Difference listings:
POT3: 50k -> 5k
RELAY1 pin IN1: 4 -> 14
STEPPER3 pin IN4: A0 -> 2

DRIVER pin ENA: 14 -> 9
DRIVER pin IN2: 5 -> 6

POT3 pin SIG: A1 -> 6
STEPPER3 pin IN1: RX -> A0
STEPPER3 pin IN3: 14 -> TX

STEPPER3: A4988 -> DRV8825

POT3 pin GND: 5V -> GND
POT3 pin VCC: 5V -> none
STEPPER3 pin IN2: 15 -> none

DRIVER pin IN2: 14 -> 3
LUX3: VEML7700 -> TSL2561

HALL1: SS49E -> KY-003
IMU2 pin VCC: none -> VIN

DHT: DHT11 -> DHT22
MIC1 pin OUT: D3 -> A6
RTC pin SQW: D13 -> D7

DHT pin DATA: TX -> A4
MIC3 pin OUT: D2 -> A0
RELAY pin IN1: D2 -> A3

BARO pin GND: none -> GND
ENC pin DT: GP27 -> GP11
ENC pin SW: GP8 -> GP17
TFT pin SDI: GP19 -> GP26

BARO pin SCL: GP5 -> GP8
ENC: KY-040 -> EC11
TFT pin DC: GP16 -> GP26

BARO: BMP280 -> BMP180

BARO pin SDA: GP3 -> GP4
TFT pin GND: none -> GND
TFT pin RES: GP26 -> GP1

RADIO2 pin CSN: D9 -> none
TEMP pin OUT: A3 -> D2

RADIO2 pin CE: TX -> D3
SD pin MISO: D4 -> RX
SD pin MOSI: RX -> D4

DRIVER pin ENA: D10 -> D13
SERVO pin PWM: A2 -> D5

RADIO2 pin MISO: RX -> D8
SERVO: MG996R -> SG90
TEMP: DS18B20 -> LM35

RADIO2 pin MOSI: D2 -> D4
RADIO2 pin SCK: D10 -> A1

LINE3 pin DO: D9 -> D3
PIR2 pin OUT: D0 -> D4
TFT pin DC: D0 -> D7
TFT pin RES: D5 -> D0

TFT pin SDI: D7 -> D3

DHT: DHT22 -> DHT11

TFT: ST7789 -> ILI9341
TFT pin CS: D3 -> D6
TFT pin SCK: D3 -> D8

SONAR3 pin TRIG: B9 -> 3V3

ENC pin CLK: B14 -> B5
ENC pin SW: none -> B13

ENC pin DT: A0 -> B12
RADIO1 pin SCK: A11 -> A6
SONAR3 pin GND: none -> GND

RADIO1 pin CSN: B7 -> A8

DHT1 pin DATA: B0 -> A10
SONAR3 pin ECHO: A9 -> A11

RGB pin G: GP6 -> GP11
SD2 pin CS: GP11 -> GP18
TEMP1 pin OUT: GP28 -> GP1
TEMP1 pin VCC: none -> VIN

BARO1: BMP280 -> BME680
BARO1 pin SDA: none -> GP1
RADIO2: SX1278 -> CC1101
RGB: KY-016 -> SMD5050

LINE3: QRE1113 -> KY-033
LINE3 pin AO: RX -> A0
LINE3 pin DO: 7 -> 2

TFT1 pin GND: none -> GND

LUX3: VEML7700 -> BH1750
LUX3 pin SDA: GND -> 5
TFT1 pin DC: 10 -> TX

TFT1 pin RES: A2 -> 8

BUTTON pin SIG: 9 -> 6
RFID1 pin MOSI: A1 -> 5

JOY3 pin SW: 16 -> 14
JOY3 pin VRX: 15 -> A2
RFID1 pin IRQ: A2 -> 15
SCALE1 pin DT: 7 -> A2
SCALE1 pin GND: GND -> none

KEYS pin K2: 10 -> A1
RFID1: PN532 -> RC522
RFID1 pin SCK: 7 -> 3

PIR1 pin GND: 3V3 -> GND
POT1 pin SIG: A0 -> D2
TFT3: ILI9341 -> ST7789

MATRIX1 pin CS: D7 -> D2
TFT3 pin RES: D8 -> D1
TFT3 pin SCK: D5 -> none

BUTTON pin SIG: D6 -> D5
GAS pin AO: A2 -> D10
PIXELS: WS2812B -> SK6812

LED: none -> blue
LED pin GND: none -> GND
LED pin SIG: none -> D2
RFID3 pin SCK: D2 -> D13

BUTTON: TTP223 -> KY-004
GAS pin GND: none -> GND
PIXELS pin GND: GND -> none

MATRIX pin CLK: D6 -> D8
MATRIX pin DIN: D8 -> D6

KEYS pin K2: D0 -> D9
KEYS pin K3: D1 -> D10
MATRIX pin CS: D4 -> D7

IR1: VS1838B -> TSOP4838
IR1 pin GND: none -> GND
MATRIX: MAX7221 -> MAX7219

Task statement:
State in a single number how many lines in the data include the word "SERVO".

Solved problem:
2